Please print all of the records that follow with nothing altered.
<<<<
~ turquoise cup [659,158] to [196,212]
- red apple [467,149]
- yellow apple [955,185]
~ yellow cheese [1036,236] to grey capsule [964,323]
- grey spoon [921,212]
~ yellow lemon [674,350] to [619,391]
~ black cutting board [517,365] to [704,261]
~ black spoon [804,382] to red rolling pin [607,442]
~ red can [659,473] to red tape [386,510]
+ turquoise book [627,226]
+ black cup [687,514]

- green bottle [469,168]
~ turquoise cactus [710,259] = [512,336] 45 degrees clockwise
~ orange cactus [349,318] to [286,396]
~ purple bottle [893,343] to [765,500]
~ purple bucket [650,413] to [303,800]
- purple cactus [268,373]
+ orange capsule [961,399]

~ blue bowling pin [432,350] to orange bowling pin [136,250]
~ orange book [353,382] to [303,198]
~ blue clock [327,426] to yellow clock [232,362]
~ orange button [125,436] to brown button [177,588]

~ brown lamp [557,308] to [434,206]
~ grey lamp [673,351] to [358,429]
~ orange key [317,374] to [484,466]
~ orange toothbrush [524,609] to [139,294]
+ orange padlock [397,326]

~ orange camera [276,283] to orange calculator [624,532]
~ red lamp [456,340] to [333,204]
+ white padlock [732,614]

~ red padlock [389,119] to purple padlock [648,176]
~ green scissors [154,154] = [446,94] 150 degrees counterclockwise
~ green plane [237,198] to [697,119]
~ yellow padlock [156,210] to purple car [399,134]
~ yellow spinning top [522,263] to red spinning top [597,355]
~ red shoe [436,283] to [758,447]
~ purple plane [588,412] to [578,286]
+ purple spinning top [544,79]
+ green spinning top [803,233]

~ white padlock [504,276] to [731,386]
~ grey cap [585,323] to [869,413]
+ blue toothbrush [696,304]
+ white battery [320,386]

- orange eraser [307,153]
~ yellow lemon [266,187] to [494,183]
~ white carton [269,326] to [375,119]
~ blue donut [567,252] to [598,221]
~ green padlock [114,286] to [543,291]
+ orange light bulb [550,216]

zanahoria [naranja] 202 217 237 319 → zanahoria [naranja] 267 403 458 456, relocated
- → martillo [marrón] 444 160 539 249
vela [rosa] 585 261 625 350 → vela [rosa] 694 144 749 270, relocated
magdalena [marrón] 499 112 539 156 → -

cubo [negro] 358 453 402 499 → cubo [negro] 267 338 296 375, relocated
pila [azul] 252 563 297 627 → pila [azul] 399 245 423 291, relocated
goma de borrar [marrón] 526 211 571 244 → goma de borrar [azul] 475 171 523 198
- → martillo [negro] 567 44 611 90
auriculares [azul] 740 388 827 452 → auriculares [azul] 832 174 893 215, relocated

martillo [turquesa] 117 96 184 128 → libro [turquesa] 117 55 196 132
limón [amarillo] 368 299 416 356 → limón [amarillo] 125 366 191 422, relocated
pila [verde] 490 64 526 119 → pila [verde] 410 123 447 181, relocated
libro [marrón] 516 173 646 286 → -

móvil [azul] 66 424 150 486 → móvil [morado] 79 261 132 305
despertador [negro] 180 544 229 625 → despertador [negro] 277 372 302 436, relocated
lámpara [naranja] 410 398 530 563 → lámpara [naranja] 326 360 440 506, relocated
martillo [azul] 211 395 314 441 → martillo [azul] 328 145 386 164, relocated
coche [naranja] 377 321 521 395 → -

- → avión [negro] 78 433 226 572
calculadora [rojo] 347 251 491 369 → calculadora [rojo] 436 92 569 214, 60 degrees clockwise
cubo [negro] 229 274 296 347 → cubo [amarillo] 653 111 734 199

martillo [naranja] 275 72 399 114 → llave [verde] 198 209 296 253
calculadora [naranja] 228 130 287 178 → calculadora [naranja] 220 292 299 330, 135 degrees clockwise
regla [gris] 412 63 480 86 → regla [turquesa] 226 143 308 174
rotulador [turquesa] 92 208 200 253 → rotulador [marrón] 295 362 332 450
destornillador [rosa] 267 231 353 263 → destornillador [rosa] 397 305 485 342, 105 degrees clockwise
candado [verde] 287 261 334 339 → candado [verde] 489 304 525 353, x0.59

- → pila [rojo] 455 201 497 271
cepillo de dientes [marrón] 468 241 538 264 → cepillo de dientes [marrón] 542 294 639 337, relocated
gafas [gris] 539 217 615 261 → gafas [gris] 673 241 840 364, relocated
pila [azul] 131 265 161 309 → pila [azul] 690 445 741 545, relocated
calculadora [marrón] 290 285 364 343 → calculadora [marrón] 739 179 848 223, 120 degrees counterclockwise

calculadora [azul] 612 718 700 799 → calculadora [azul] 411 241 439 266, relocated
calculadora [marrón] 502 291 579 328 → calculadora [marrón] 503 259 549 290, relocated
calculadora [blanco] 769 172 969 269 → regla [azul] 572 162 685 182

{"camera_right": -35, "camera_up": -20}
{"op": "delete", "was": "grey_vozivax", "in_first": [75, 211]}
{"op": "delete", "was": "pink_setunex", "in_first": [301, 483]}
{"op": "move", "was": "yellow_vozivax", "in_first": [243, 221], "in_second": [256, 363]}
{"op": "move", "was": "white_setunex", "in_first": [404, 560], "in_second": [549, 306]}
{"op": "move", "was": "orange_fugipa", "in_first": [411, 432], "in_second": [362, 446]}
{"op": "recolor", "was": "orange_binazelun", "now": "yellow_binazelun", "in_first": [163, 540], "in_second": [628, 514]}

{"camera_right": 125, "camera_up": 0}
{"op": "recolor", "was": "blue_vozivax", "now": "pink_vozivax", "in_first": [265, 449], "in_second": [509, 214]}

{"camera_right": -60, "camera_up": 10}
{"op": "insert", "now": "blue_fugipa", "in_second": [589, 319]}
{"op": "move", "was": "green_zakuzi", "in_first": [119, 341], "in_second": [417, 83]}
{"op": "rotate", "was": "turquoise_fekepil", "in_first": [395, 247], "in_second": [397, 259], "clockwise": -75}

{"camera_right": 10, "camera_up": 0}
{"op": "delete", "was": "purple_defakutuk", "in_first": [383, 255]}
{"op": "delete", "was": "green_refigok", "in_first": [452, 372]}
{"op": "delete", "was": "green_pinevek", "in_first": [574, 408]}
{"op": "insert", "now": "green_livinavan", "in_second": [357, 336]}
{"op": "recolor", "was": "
>>>>
**Answer section**
~ turquoise cup [659,158] to [196,212]
- red apple [467,149]
- yellow apple [955,185]
~ yellow cheese [1036,236] to grey capsule [964,323]
- grey spoon [921,212]
~ yellow lemon [674,350] to [619,391]
~ black cutting board [517,365] to [704,261]
~ black spoon [804,382] to red rolling pin [607,442]
~ red can [659,473] to red tape [386,510]
+ turquoise book [627,226]
+ black cup [687,514]

- green bottle [469,168]
~ turquoise cactus [710,259] = [512,336] 45 degrees clockwise
~ orange cactus [349,318] to [286,396]
~ purple bottle [893,343] to [765,500]
~ purple bucket [650,413] to [303,800]
- purple cactus [268,373]
+ orange capsule [961,399]

~ blue bowling pin [432,350] to orange bowling pin [136,250]
~ orange book [353,382] to [303,198]
~ blue clock [327,426] to yellow clock [232,362]
~ orange button [125,436] to brown button [177,588]

~ brown lamp [557,308] to [434,206]
~ grey lamp [673,351] to [358,429]
~ orange key [317,374] to [484,466]
~ orange toothbrush [524,609] to [139,294]
+ orange padlock [397,326]

~ orange camera [276,283] to orange calculator [624,532]
~ red lamp [456,340] to [333,204]
+ white padlock [732,614]

~ red padlock [389,119] to purple padlock [648,176]
~ green scissors [154,154] = [446,94] 150 degrees counterclockwise
~ green plane [237,198] to [697,119]
~ yellow padlock [156,210] to purple car [399,134]
~ yellow spinning top [522,263] to red spinning top [597,355]
~ red shoe [436,283] to [758,447]
~ purple plane [588,412] to [578,286]
+ purple spinning top [544,79]
+ green spinning top [803,233]

~ white padlock [504,276] to [731,386]
~ grey cap [585,323] to [869,413]
+ blue toothbrush [696,304]
+ white battery [320,386]

- orange eraser [307,153]
~ yellow lemon [266,187] to [494,183]
~ white carton [269,326] to [375,119]
~ blue donut [567,252] to [598,221]
~ green padlock [114,286] to [543,291]
+ orange light bulb [550,216]

zanahoria [naranja] 202 217 237 319 → zanahoria [naranja] 267 403 458 456, relocated
- → martillo [marrón] 444 160 539 249
vela [rosa] 585 261 625 350 → vela [rosa] 694 144 749 270, relocated
magdalena [marrón] 499 112 539 156 → -

cubo [negro] 358 453 402 499 → cubo [negro] 267 338 296 375, relocated
pila [azul] 252 563 297 627 → pila [azul] 399 245 423 291, relocated
goma de borrar [marrón] 526 211 571 244 → goma de borrar [azul] 475 171 523 198
- → martillo [negro] 567 44 611 90
auriculares [azul] 740 388 827 452 → auriculares [azul] 832 174 893 215, relocated

martillo [turquesa] 117 96 184 128 → libro [turquesa] 117 55 196 132
limón [amarillo] 368 299 416 356 → limón [amarillo] 125 366 191 422, relocated
pila [verde] 490 64 526 119 → pila [verde] 410 123 447 181, relocated
libro [marrón] 516 173 646 286 → -

móvil [azul] 66 424 150 486 → móvil [morado] 79 261 132 305
despertador [negro] 180 544 229 625 → despertador [negro] 277 372 302 436, relocated
lámpara [naranja] 410 398 530 563 → lámpara [naranja] 326 360 440 506, relocated
martillo [azul] 211 395 314 441 → martillo [azul] 328 145 386 164, relocated
coche [naranja] 377 321 521 395 → -

- → avión [negro] 78 433 226 572
calculadora [rojo] 347 251 491 369 → calculadora [rojo] 436 92 569 214, 60 degrees clockwise
cubo [negro] 229 274 296 347 → cubo [amarillo] 653 111 734 199

martillo [naranja] 275 72 399 114 → llave [verde] 198 209 296 253
calculadora [naranja] 228 130 287 178 → calculadora [naranja] 220 292 299 330, 135 degrees clockwise
regla [gris] 412 63 480 86 → regla [turquesa] 226 143 308 174
rotulador [turquesa] 92 208 200 253 → rotulador [marrón] 295 362 332 450
destornillador [rosa] 267 231 353 263 → destornillador [rosa] 397 305 485 342, 105 degrees clockwise
candado [verde] 287 261 334 339 → candado [verde] 489 304 525 353, x0.59

- → pila [rojo] 455 201 497 271
cepillo de dientes [marrón] 468 241 538 264 → cepillo de dientes [marrón] 542 294 639 337, relocated
gafas [gris] 539 217 615 261 → gafas [gris] 673 241 840 364, relocated
pila [azul] 131 265 161 309 → pila [azul] 690 445 741 545, relocated
calculadora [marrón] 290 285 364 343 → calculadora [marrón] 739 179 848 223, 120 degrees counterclockwise

calculadora [azul] 612 718 700 799 → calculadora [azul] 411 241 439 266, relocated
calculadora [marrón] 502 291 579 328 → calculadora [marrón] 503 259 549 290, relocated
calculadora [blanco] 769 172 969 269 → regla [azul] 572 162 685 182

{"camera_right": -35, "camera_up": -20}
{"op": "delete", "was": "grey_vozivax", "in_first": [75, 211]}
{"op": "delete", "was": "pink_setunex", "in_first": [301, 483]}
{"op": "move", "was": "yellow_vozivax", "in_first": [243, 221], "in_second": [256, 363]}
{"op": "move", "was": "white_setunex", "in_first": [404, 560], "in_second": [549, 306]}
{"op": "move", "was": "orange_fugipa", "in_first": [411, 432], "in_second": [362, 446]}
{"op": "recolor", "was": "orange_binazelun", "now": "yellow_binazelun", "in_first": [163, 540], "in_second": [628, 514]}

{"camera_right": 125, "camera_up": 0}
{"op": "recolor", "was": "blue_vozivax", "now": "pink_vozivax", "in_first": [265, 449], "in_second": [509, 214]}

{"camera_right": -60, "camera_up": 10}
{"op": "insert", "now": "blue_fugipa", "in_second": [589, 319]}
{"op": "move", "was": "green_zakuzi", "in_first": [119, 341], "in_second": [417, 83]}
{"op": "rotate", "was": "turquoise_fekepil", "in_first": [395, 247], "in_second": [397, 259], "clockwise": -75}

{"camera_right": 10, "camera_up": 0}
{"op": "delete", "was": "purple_defakutuk", "in_first": [383, 255]}
{"op": "delete", "was": "green_refigok", "in_first": [452, 372]}
{"op": "delete", "was": "green_pinevek", "in_first": [574, 408]}
{"op": "insert", "now": "green_livinavan", "in_second": [357, 336]}
{"op": "recolor", "was": "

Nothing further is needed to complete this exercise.